**The problem**
Begin at the line containing "none -> lime cone A9 level 1" in the records below, end at the line containing "red brick I6:I7", and retype each line in that span exactly. No other line and no image should appear.

......

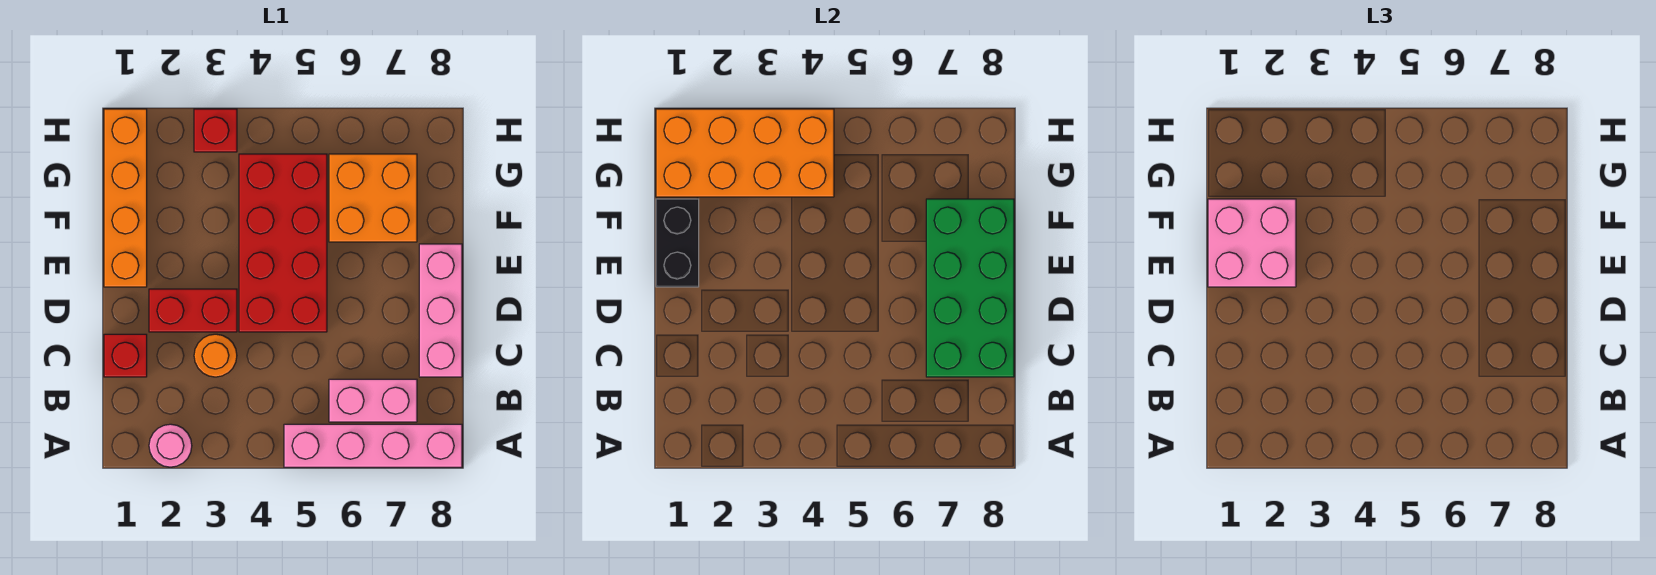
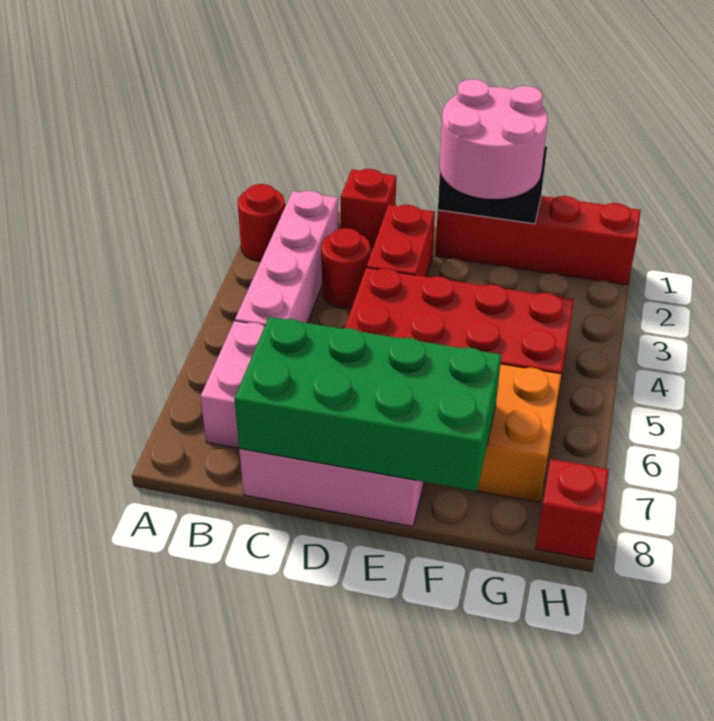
pink round brick A2 level 1 -> red round brick A2 level 1
pink brick A5:A8 level 1 -> pink brick B2:B5 level 1
orange round brick C3 level 1 -> red round brick C3 level 1
orange brick E1:H1 level 1 -> red brick E1:H1 level 1
pink brick E1:F2 level 3 -> pink round brick E1:F2 level 3
orange brick G1:H4 level 2 -> none
red brick H3 level 1 -> red brick H8 level 1

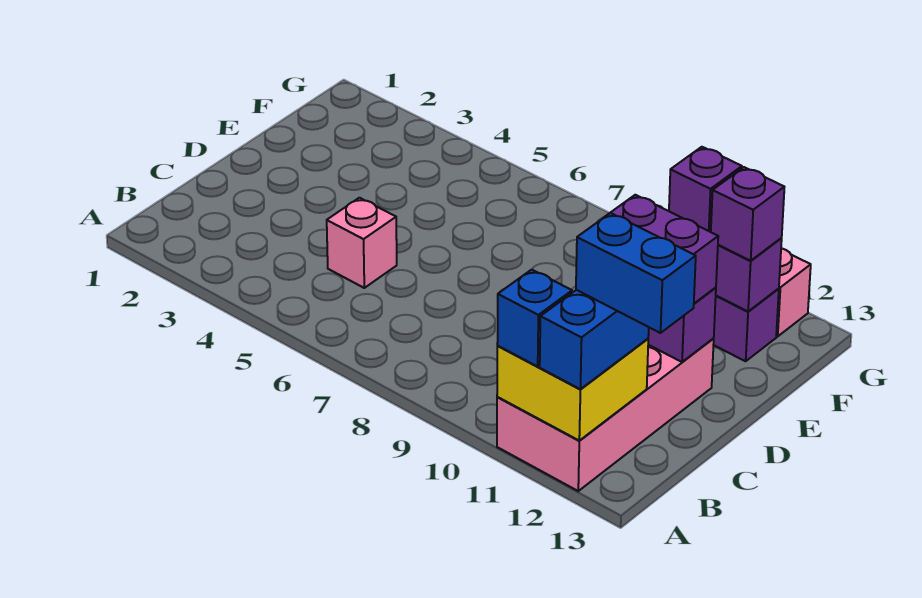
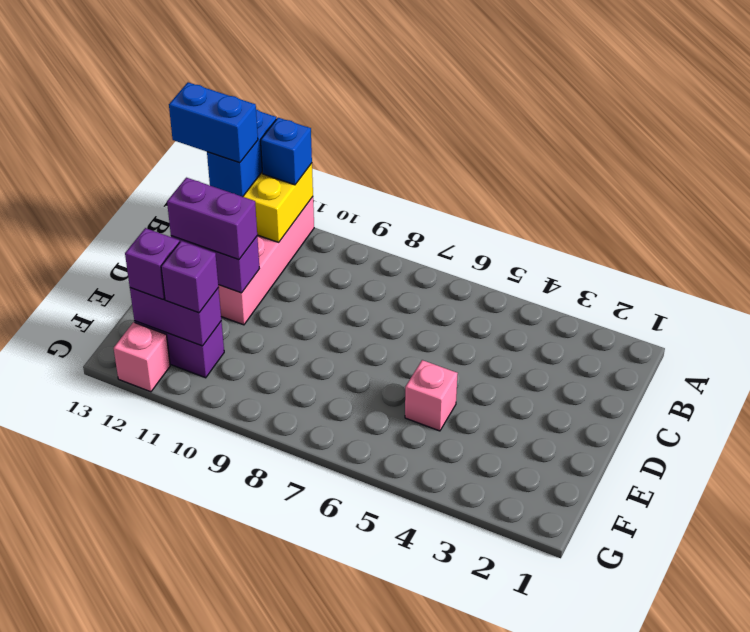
pink brick C5 level 1 -> pink brick E5 level 1

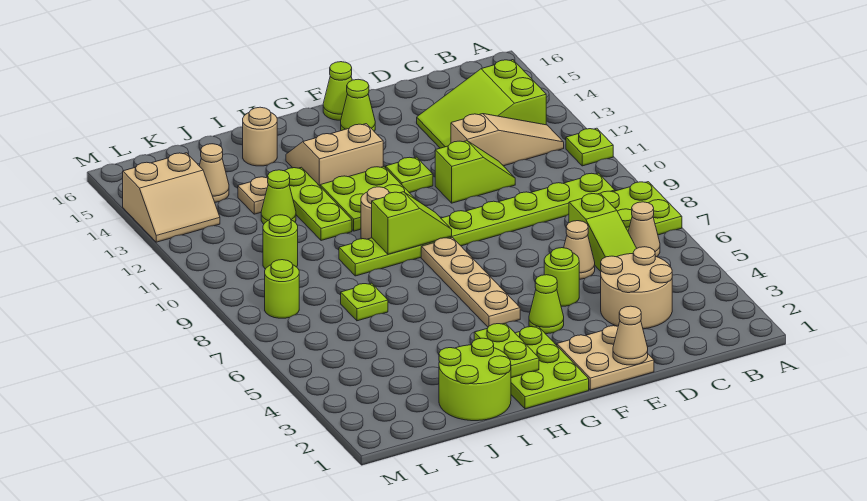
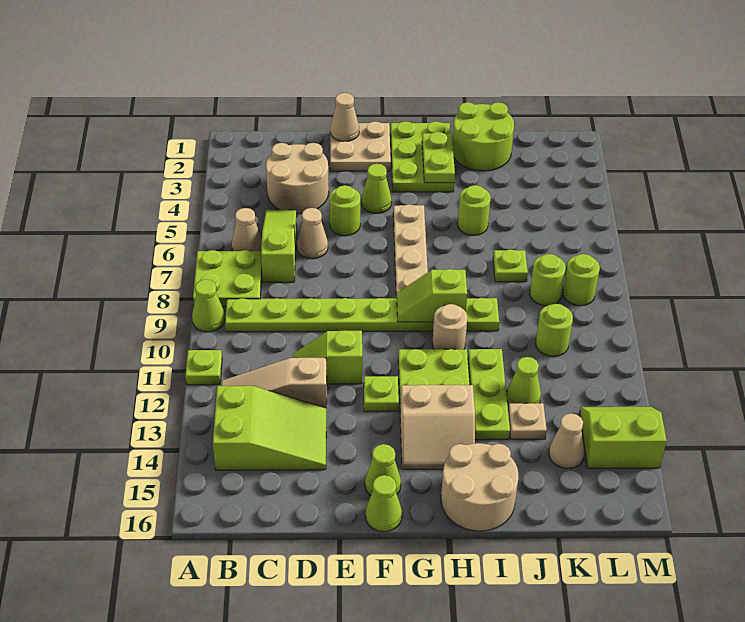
none -> lime cone A9 level 1
none -> lime round brick I5 level 1
tan round brick I15 level 1 -> tan round brick H15:I16 level 1
none -> lime round brick K8 level 1
tan slope L13:M14 level 1 top 14 -> lime slope L13:M14 level 1 top 14

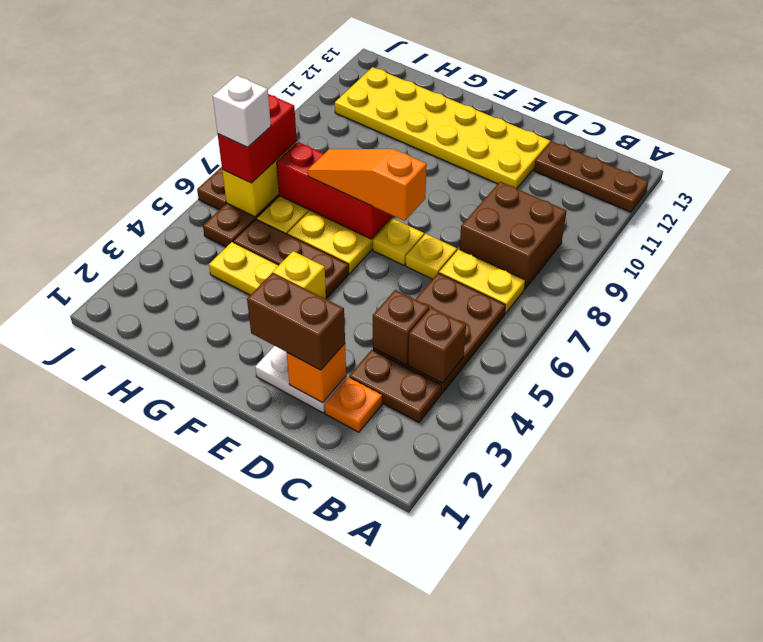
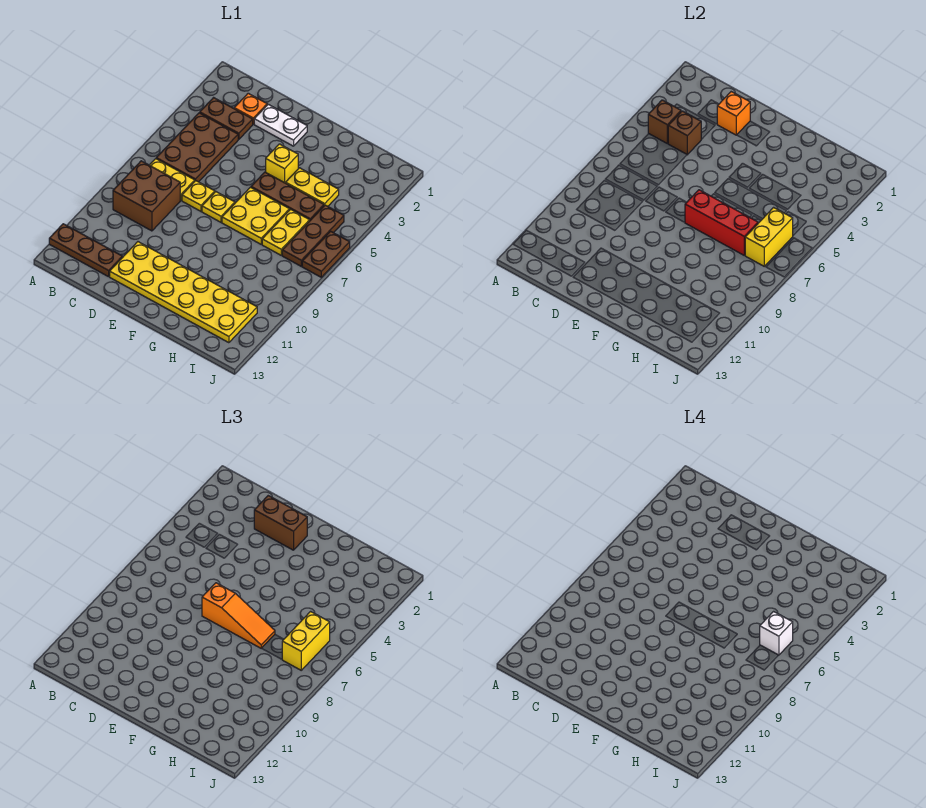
red brick I6:I7 level 3 -> yellow brick I6:I7 level 3

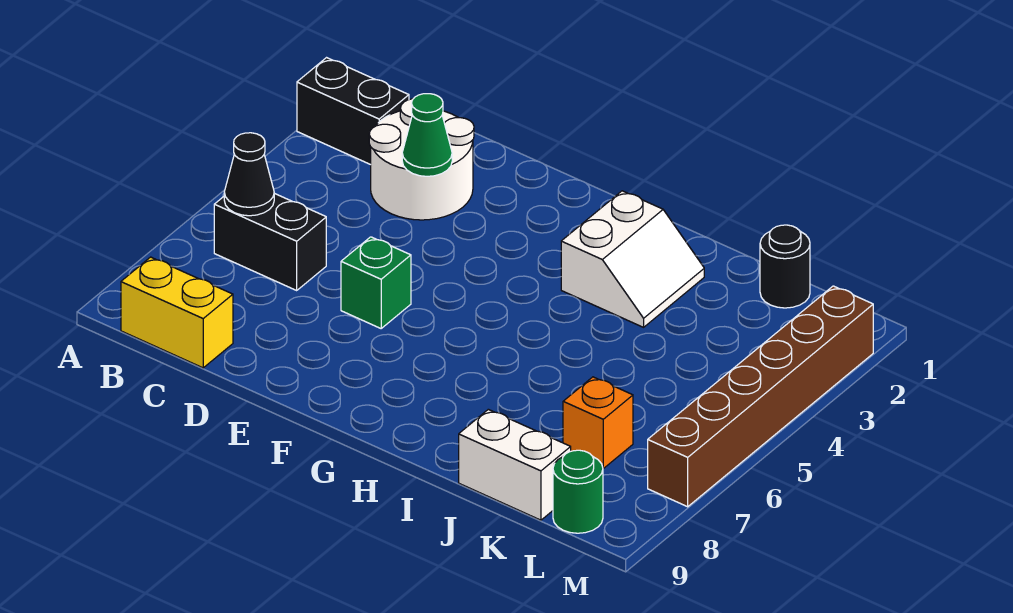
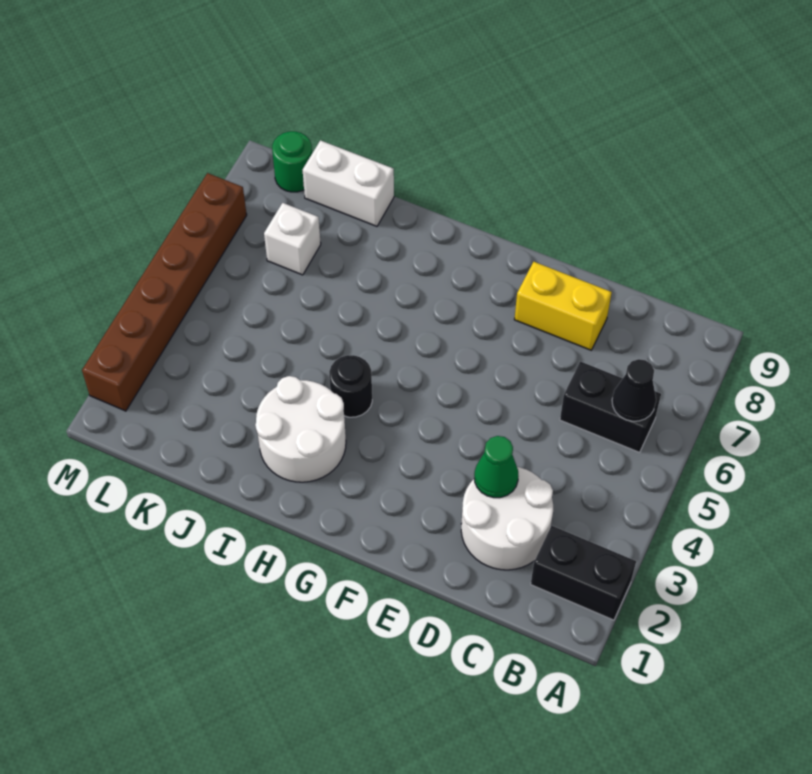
yellow brick B9:C9 level 1 -> yellow brick D8:E8 level 1
green brick E6 level 1 -> none
white slope H2:I3 level 1 top H -> white round brick H2:I3 level 1
black round brick K1 level 1 -> black round brick H4 level 1
orange brick K7 level 1 -> white brick K7 level 1

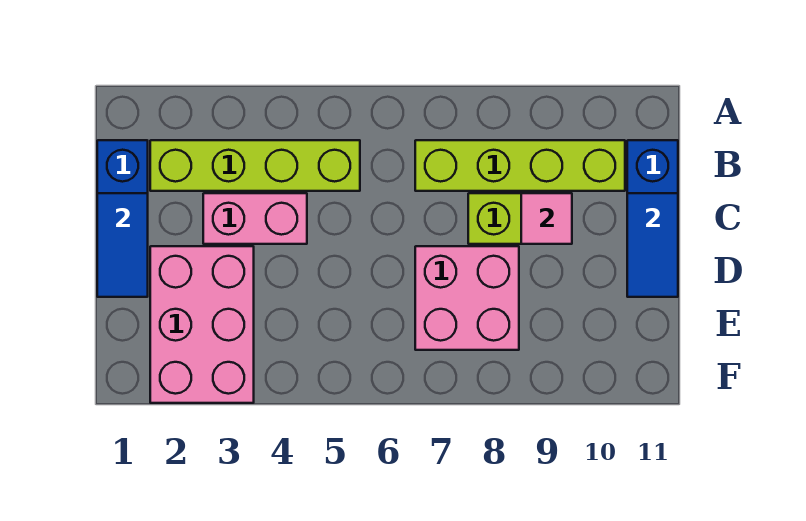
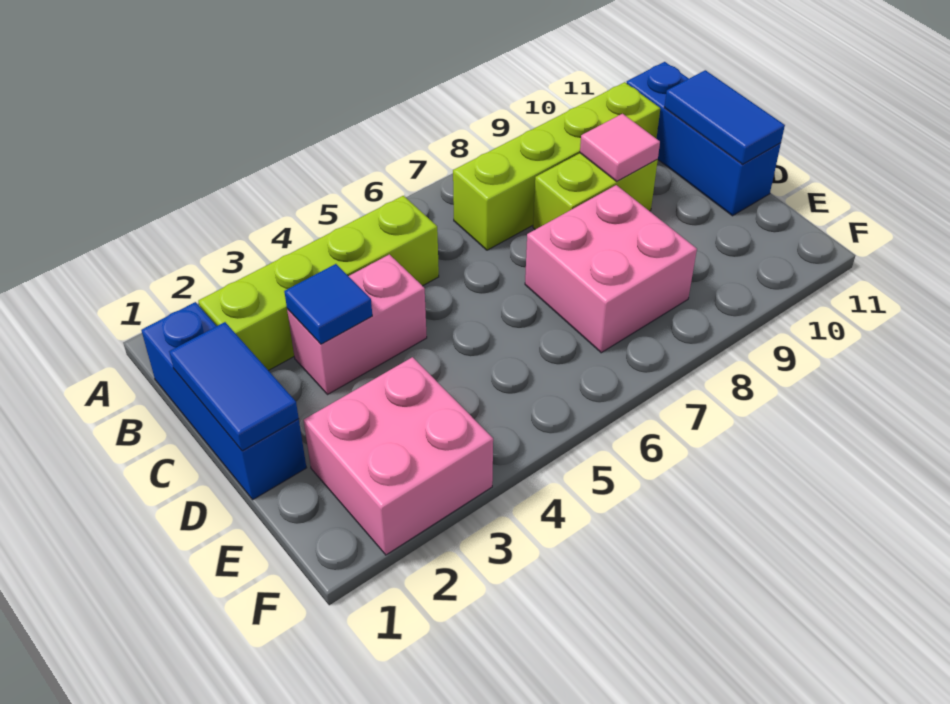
none -> blue tile C3 level 2
pink brick D2:F3 level 1 -> pink brick E2:F3 level 1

......

**Response to the task**
none -> lime cone A9 level 1
none -> lime round brick I5 level 1
tan round brick I15 level 1 -> tan round brick H15:I16 level 1
none -> lime round brick K8 level 1
tan slope L13:M14 level 1 top 14 -> lime slope L13:M14 level 1 top 14

red brick I6:I7 level 3 -> yellow brick I6:I7 level 3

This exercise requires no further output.